## DATA EXCERPTS

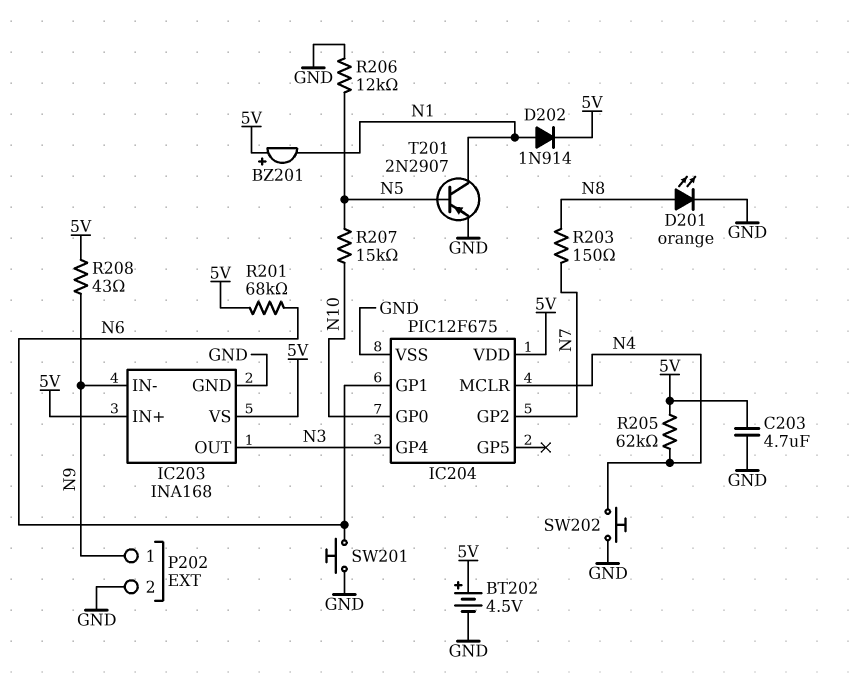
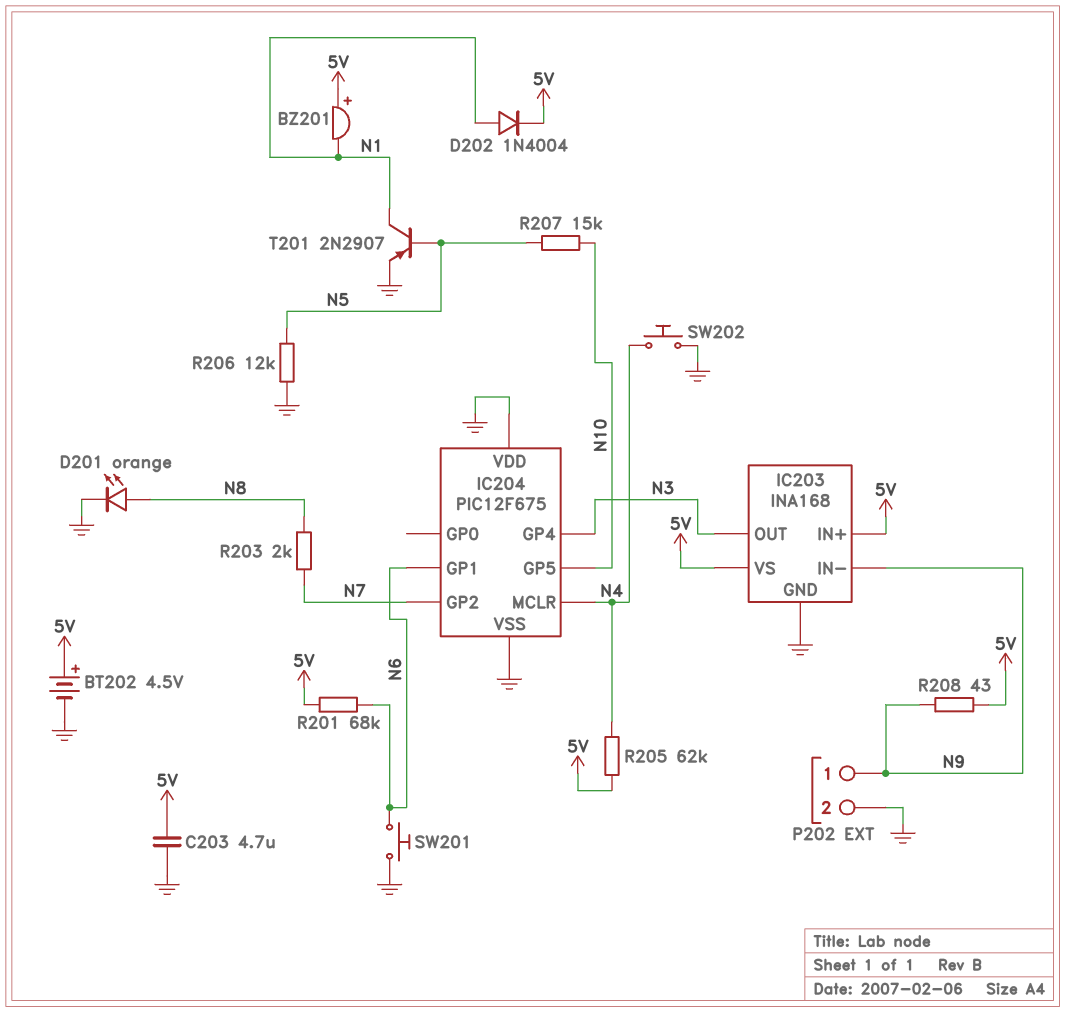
D202: diode 1N914 (A N1, K 5V) -> diode 1N4004 (A N1, K 5V)
IC204 pin GP0: N10 -> none
IC204 pin GP5: none -> N10
IC204 pin VDD: 5V -> GND
R203: 150 (N7, N8) -> 2k (N7, N8)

## TASK TO CARRY OUT
Across the entries above, find the lines with the string "none" and copy them.

## RESULT OF THIS TASK
IC204 pin GP0: N10 -> none
IC204 pin GP5: none -> N10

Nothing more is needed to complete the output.